(Scene images with change listings)
::::::::

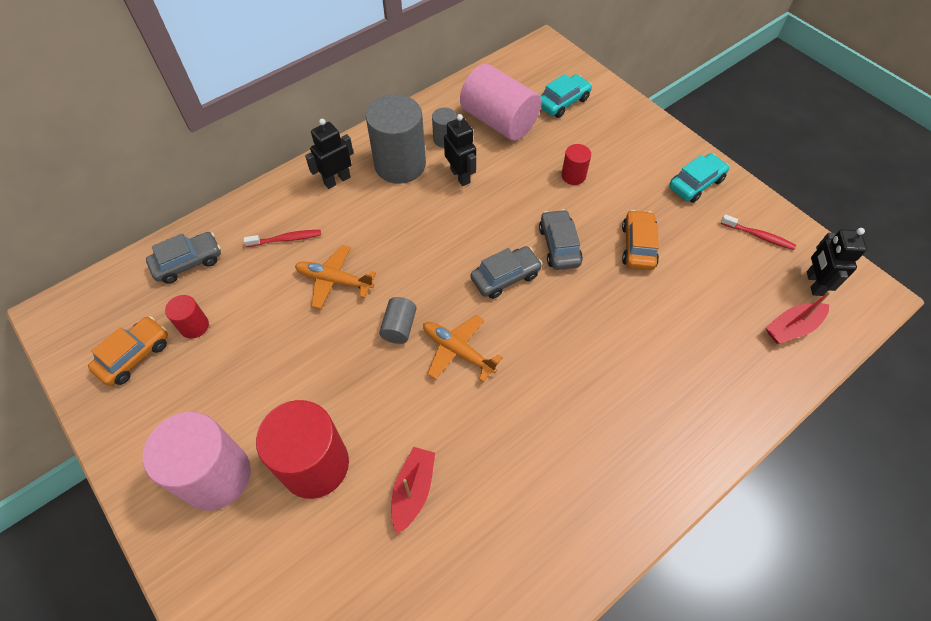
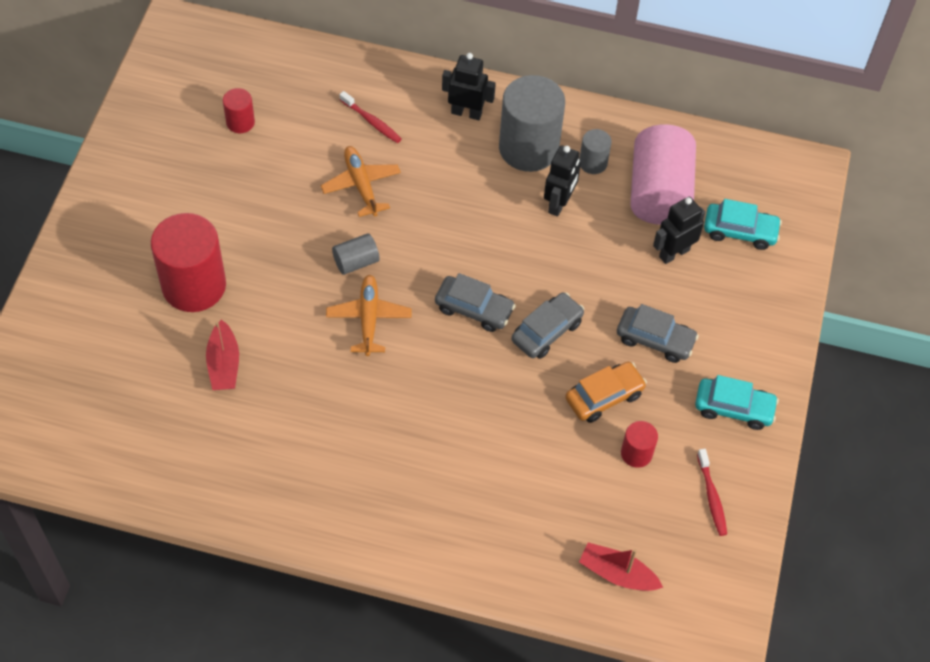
camera: 50 degrees right, 0 degrees up
orange car [88,316,168,386] -> none
pink cylinder [143,412,251,511] -> none
grey car [146,232,221,284] -> grey car moved to [617,304,699,363]
red boat [391,447,435,534] -> red boat turned 105 degrees clockwise [206,319,239,390]
red cylinder [561,144,591,185] -> red cylinder moved to [621,421,658,468]
black robot [807,228,867,296] -> black robot moved to [653,197,705,264]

::::::::

■ What is being asked ■
Whenever a line in the entries holds the word "none", copy that line.

■ Your response ■
orange car [88,316,168,386] -> none
pink cylinder [143,412,251,511] -> none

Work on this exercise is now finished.